** Available data follows **
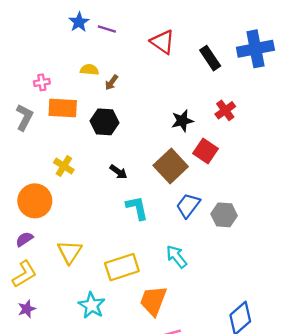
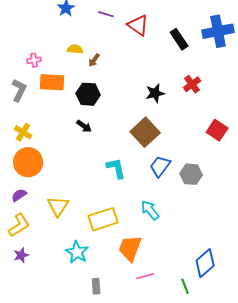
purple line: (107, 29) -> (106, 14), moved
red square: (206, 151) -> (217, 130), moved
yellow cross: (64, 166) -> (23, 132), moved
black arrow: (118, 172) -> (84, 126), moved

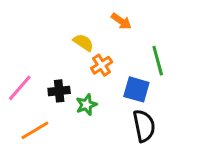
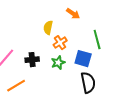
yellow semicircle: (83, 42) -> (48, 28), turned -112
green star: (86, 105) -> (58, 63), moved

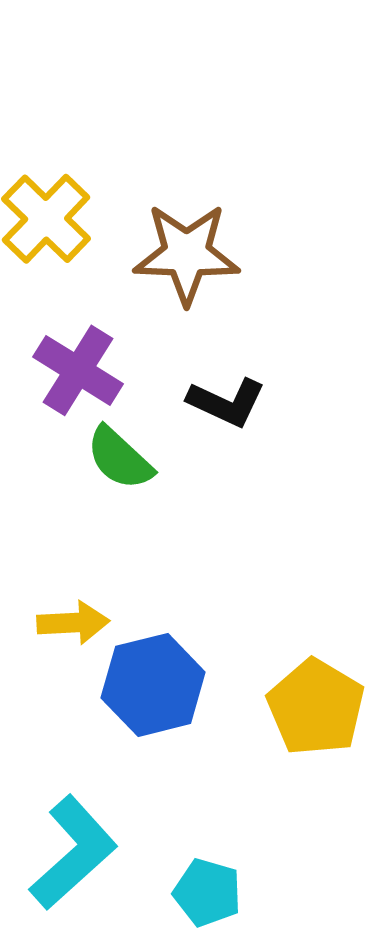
** End of Available data **
** Available data follows **
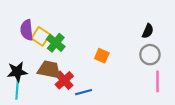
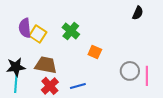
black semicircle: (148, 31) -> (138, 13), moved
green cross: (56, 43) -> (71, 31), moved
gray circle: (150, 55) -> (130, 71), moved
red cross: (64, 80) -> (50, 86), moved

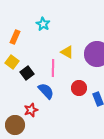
** End of Available data **
▸ **Assigned task**: Copy out exactly the lines above beginning with the line that contains "purple line: (107, 29) -> (106, 14), moved" and finishing with the line that contains "green star: (86, 105) -> (58, 63), moved", including both; leave the pictures out.

▸ **Result**:
purple line: (107, 29) -> (106, 14), moved
red square: (206, 151) -> (217, 130), moved
yellow cross: (64, 166) -> (23, 132), moved
black arrow: (118, 172) -> (84, 126), moved

yellow semicircle: (83, 42) -> (48, 28), turned -112
green star: (86, 105) -> (58, 63), moved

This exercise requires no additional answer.